**Problem:** From start to finish, set down the entries below exactly, leaving out the pictures.
::::
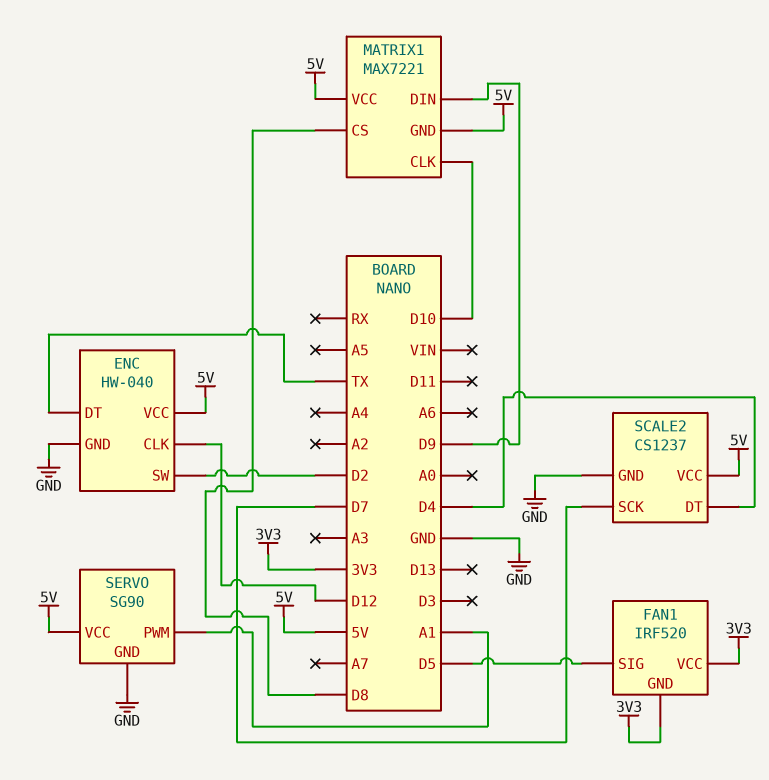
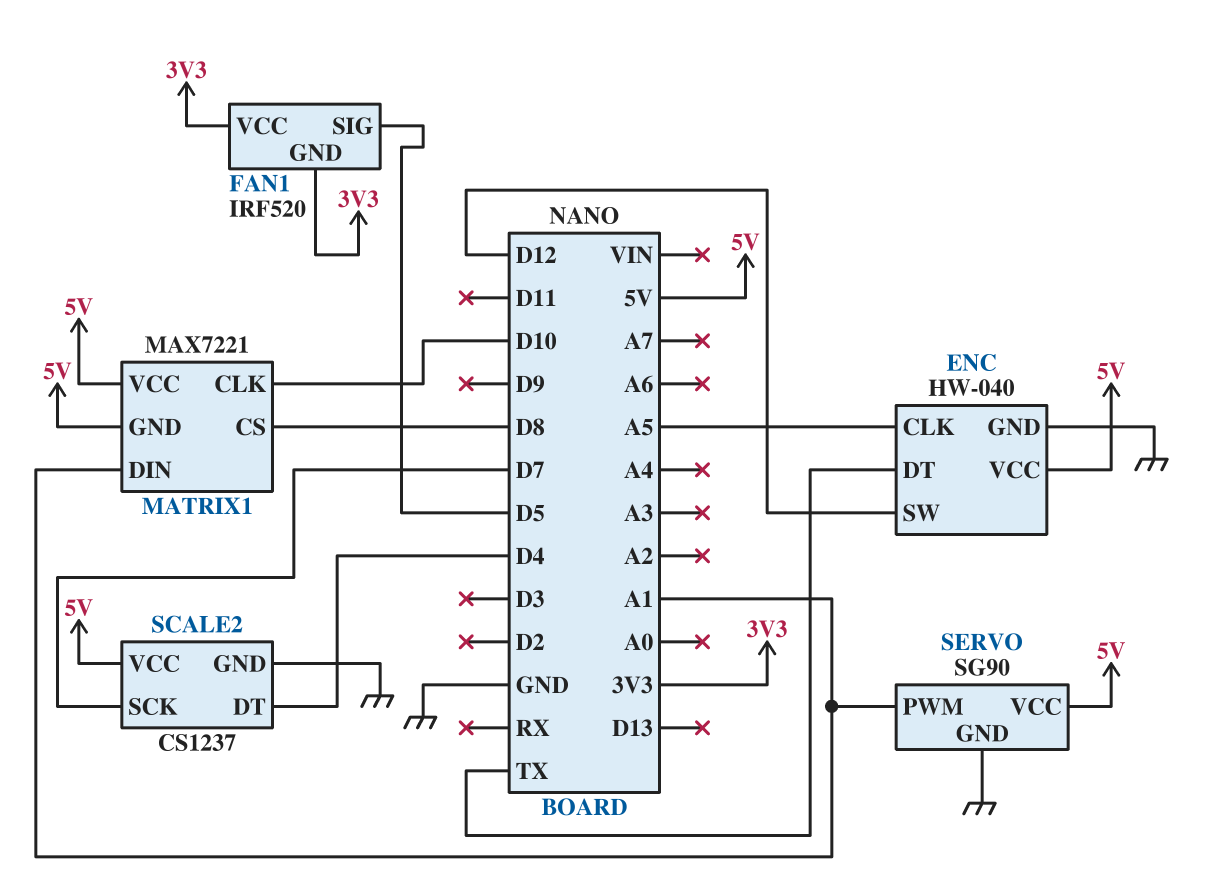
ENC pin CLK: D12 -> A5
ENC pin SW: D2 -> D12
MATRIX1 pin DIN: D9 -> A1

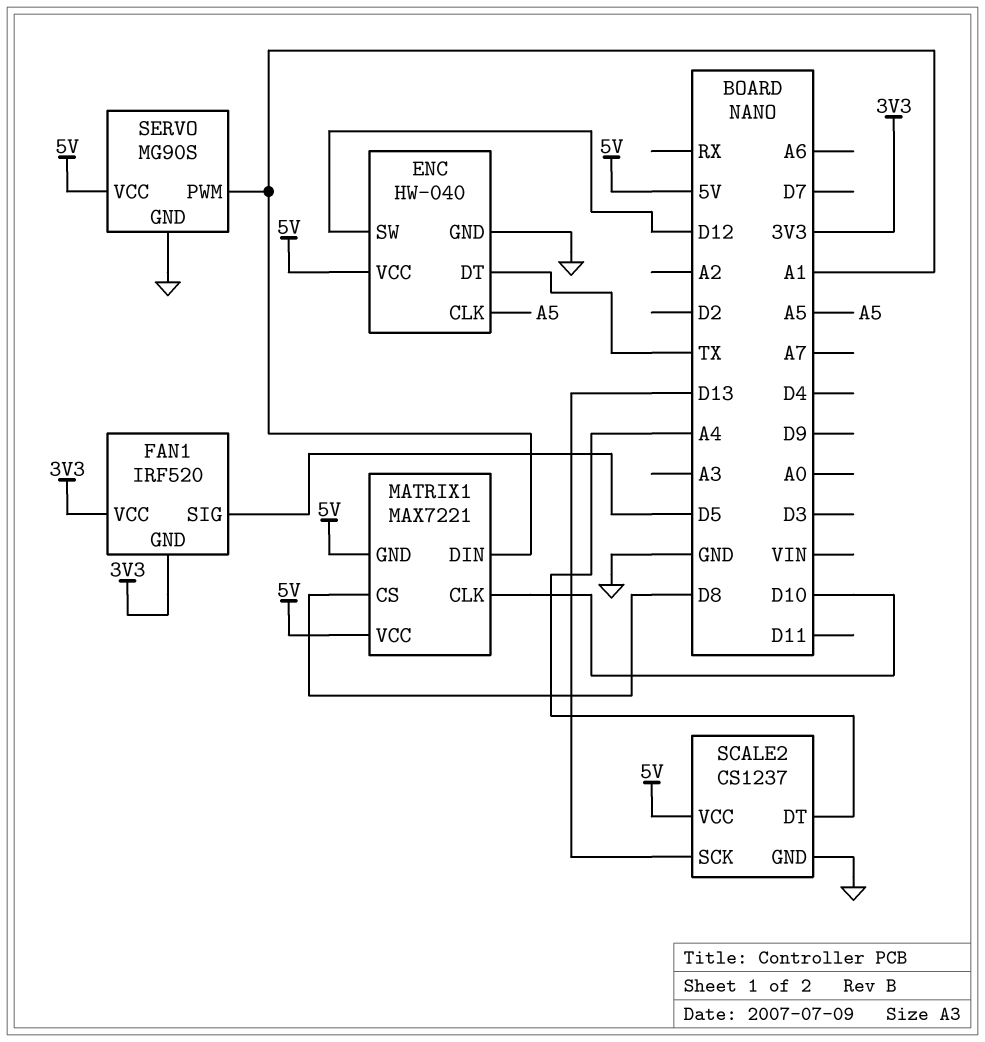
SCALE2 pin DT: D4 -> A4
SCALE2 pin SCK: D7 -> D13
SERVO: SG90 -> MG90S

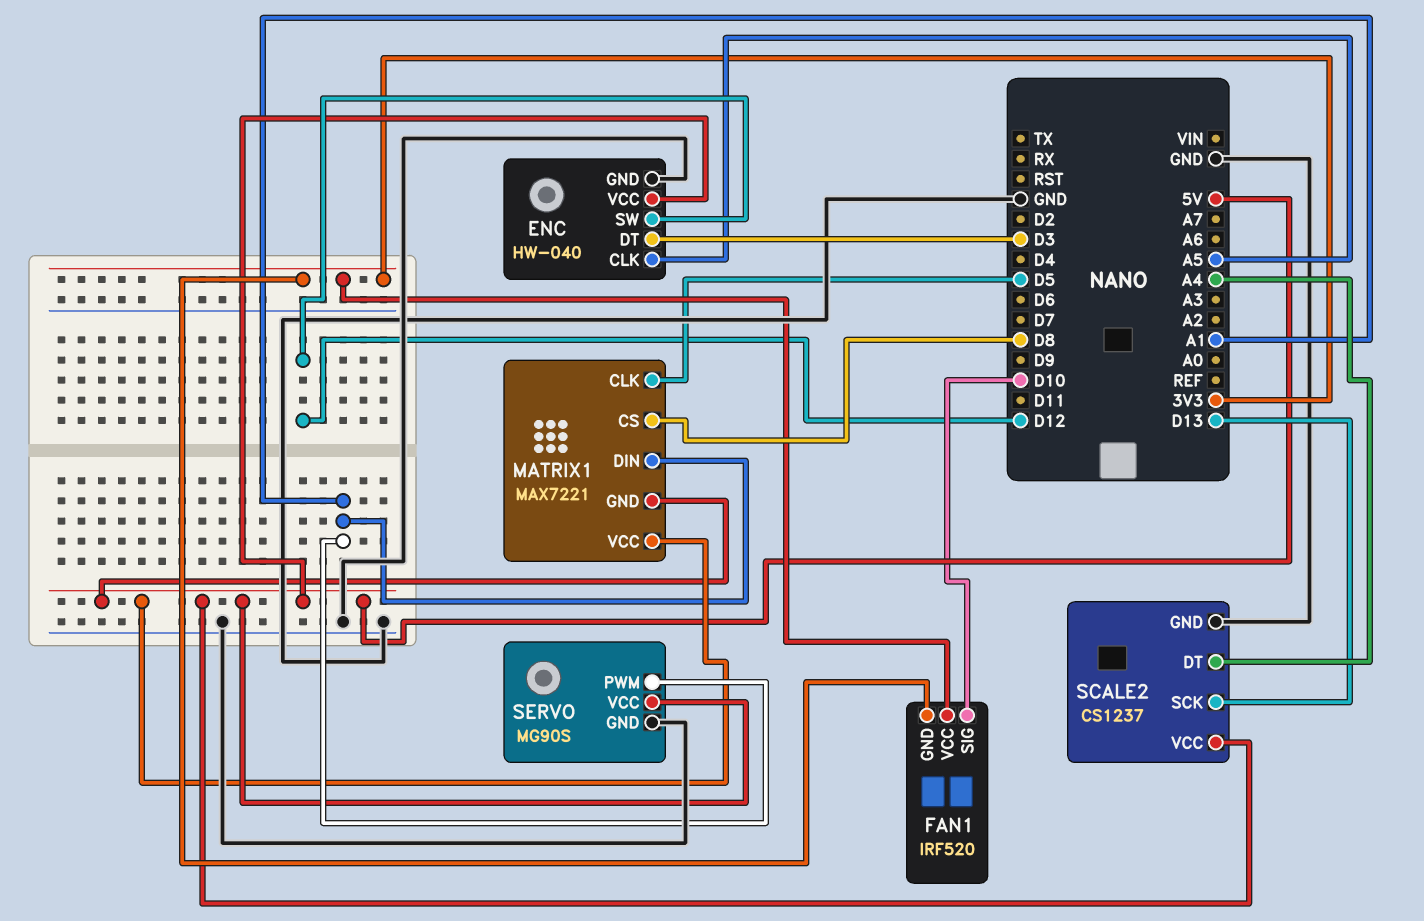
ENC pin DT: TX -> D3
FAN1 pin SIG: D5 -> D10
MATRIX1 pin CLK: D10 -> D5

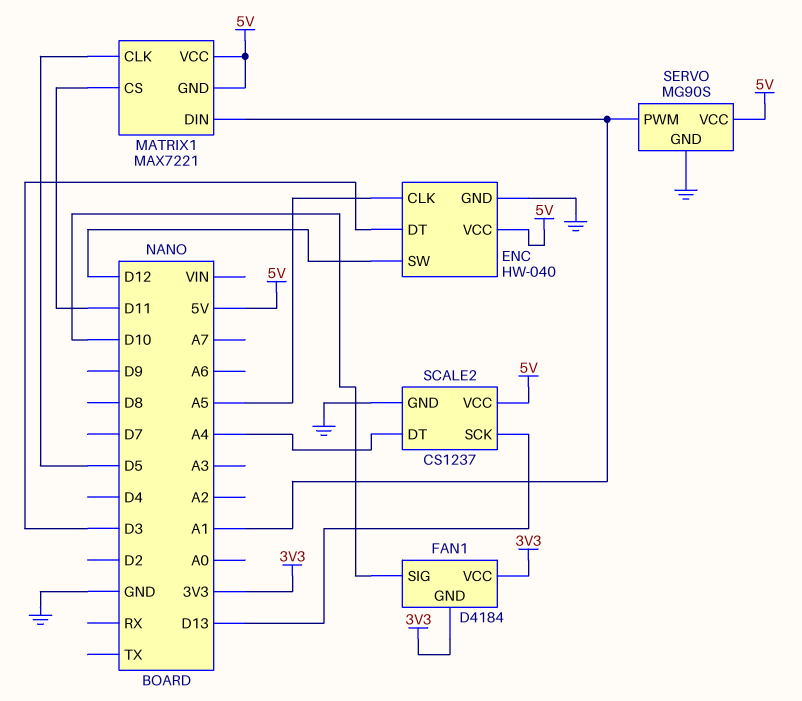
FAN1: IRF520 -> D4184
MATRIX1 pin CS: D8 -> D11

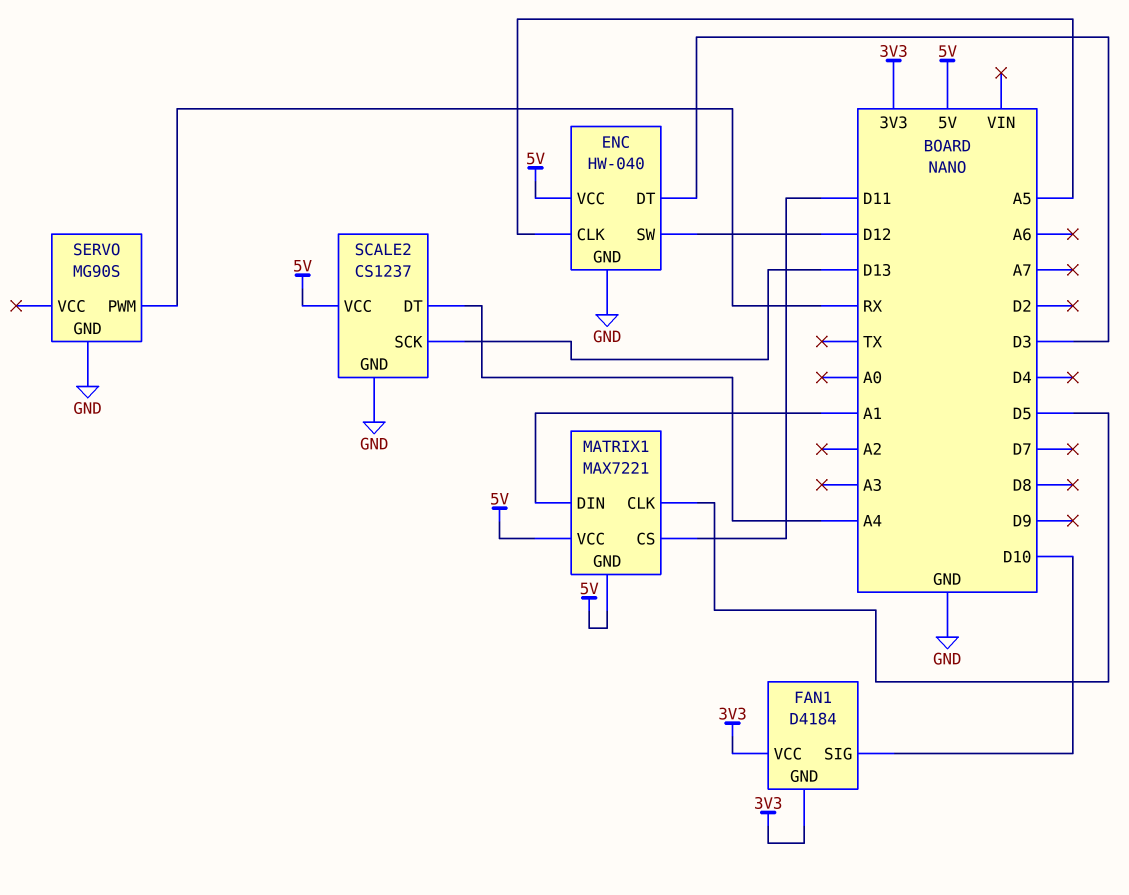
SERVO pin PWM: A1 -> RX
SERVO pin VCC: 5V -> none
::::
**Exercise output:**
ENC pin CLK: D12 -> A5
ENC pin SW: D2 -> D12
MATRIX1 pin DIN: D9 -> A1

SCALE2 pin DT: D4 -> A4
SCALE2 pin SCK: D7 -> D13
SERVO: SG90 -> MG90S

ENC pin DT: TX -> D3
FAN1 pin SIG: D5 -> D10
MATRIX1 pin CLK: D10 -> D5

FAN1: IRF520 -> D4184
MATRIX1 pin CS: D8 -> D11

SERVO pin PWM: A1 -> RX
SERVO pin VCC: 5V -> none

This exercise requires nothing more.